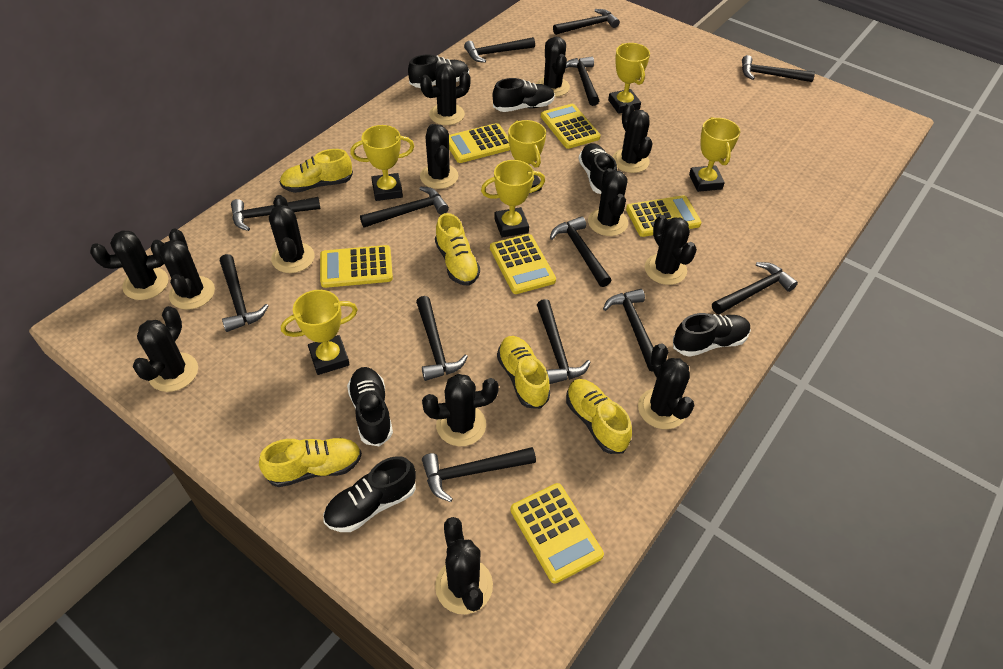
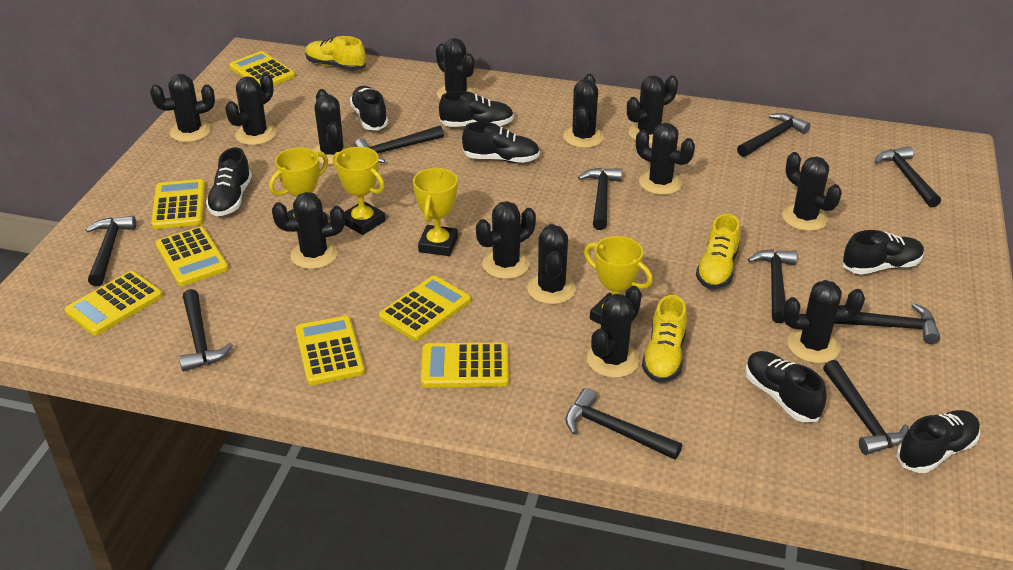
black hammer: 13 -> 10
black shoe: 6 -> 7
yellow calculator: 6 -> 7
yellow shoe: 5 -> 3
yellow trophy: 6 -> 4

****************

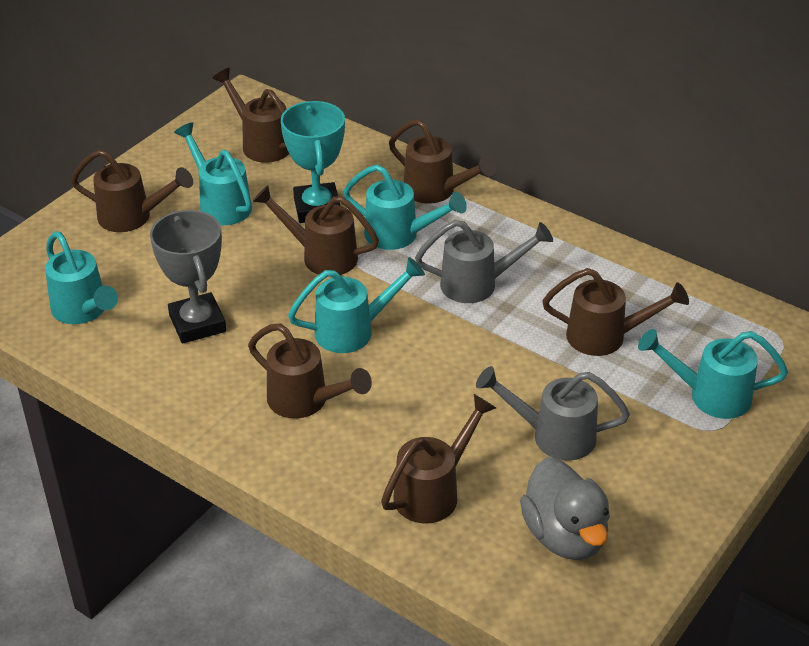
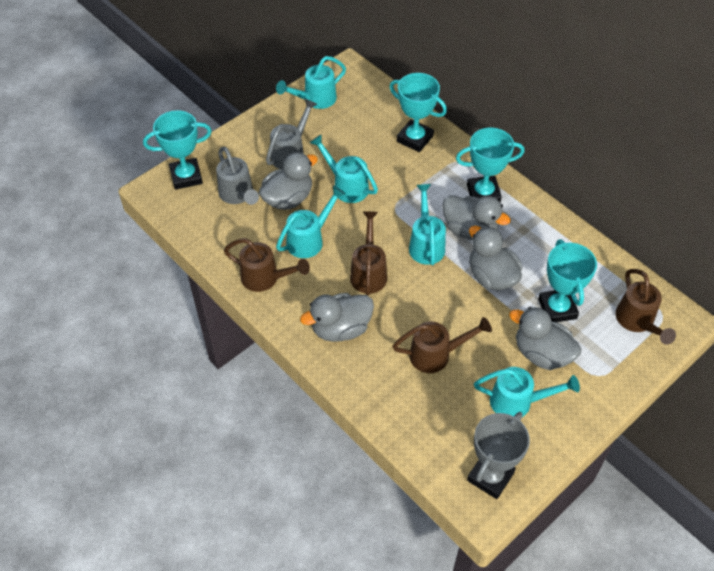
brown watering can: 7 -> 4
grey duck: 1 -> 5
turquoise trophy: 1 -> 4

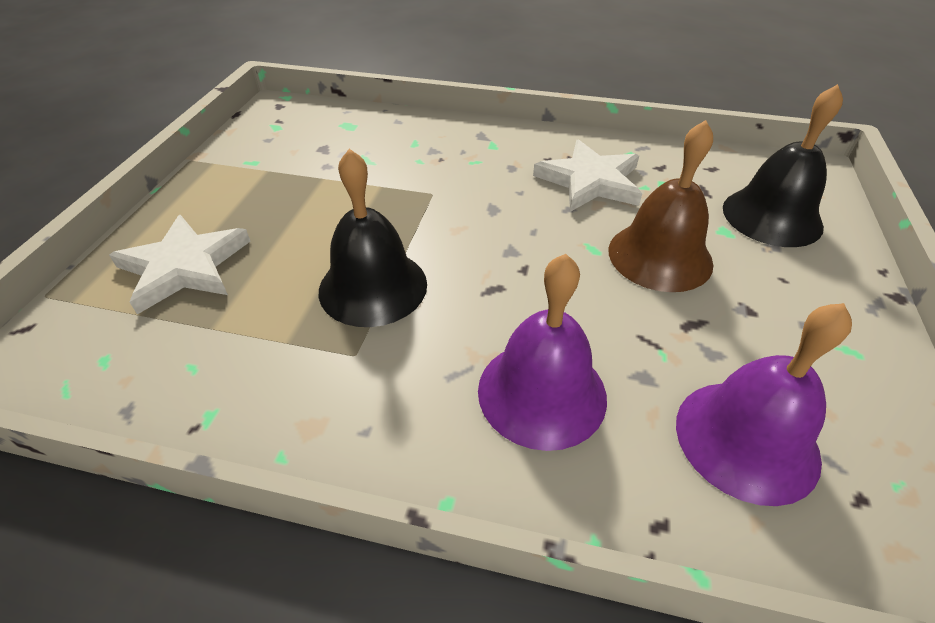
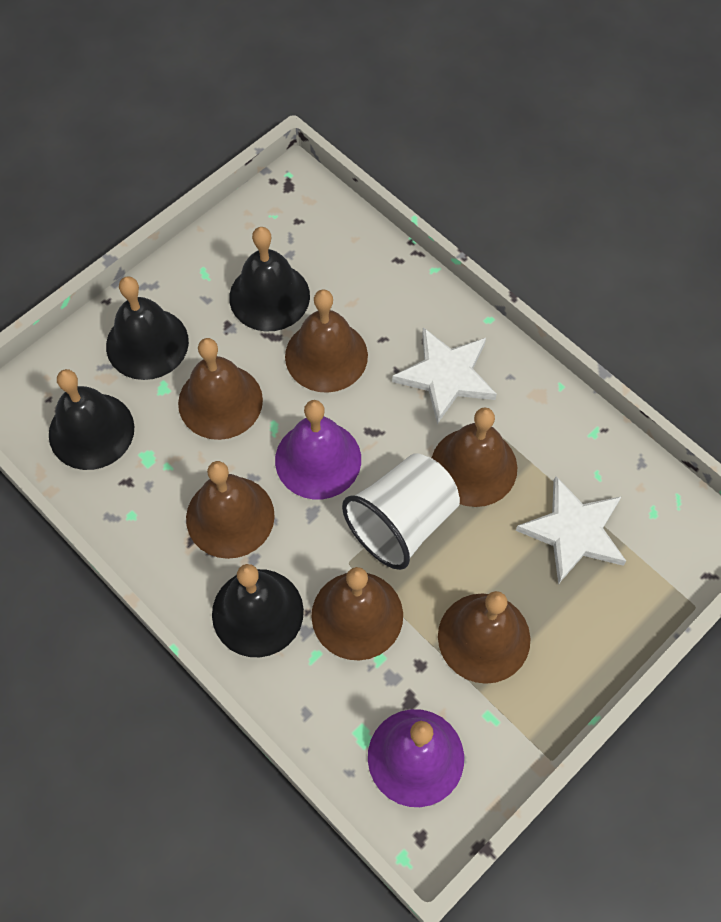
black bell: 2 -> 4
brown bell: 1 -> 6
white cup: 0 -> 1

****************

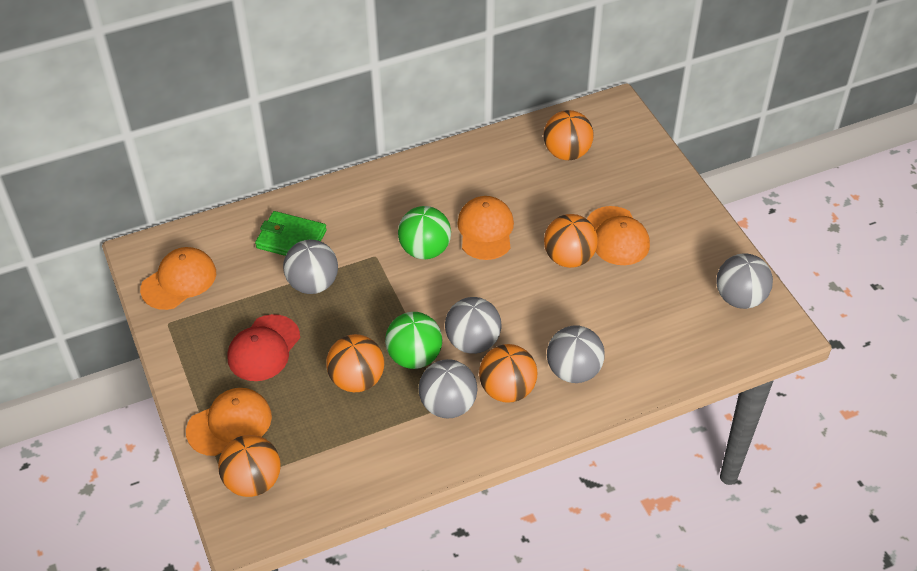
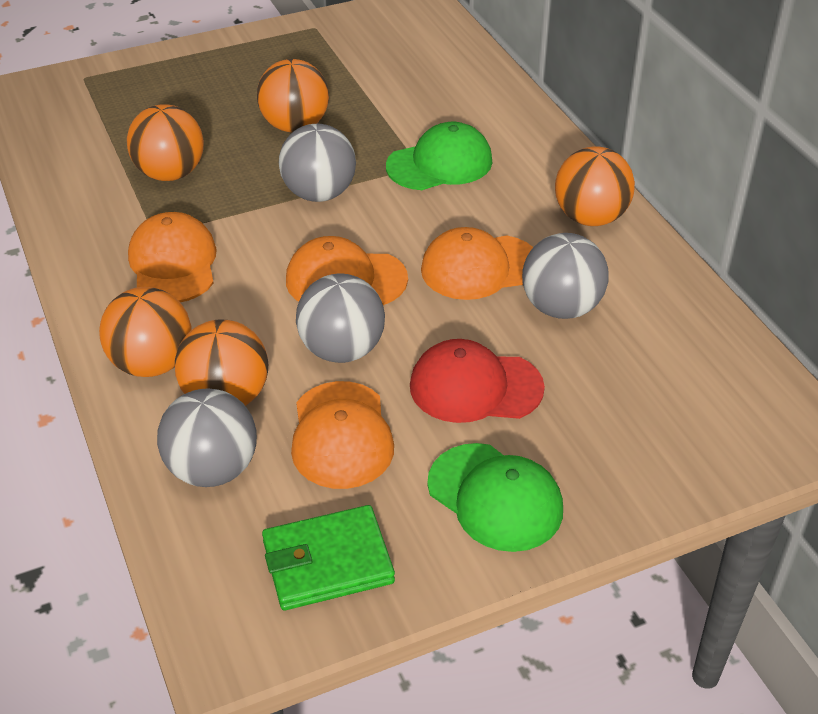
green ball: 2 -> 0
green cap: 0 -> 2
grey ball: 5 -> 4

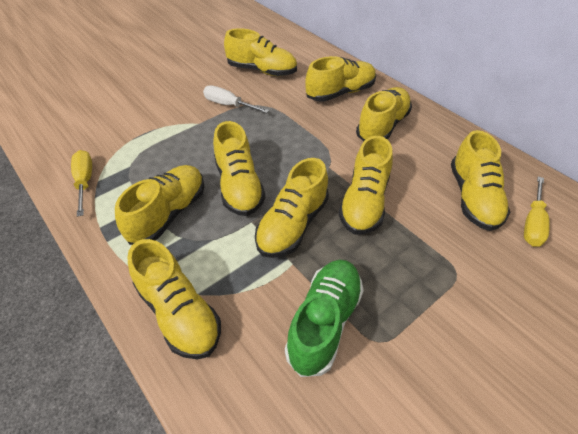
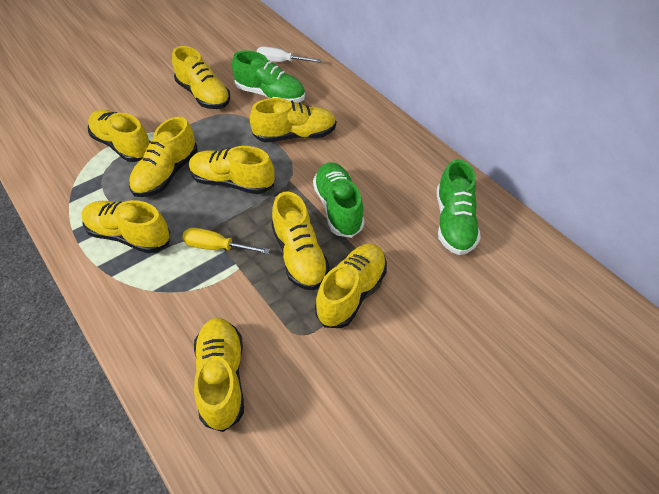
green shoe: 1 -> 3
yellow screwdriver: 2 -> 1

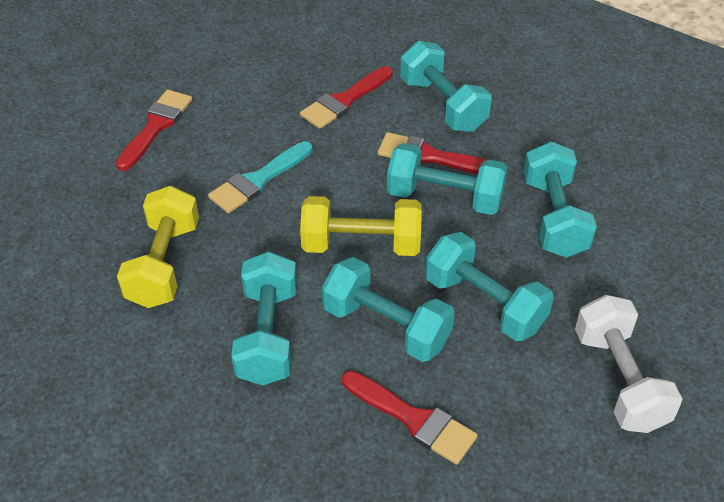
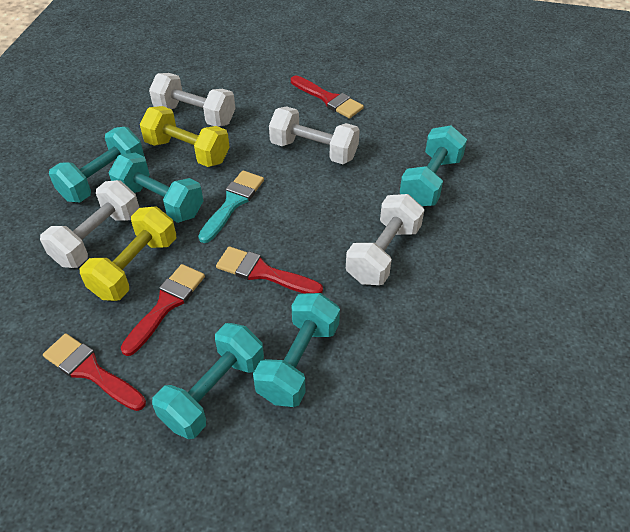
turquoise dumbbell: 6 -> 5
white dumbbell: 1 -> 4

****************

• What needs to be done
Above are the records; print exactly the lines from the line with "black shoe: 6 -> 7" to the line with "yellow trophy: 6 -> 4", including both, and nothing else.

• Expected output
black shoe: 6 -> 7
yellow calculator: 6 -> 7
yellow shoe: 5 -> 3
yellow trophy: 6 -> 4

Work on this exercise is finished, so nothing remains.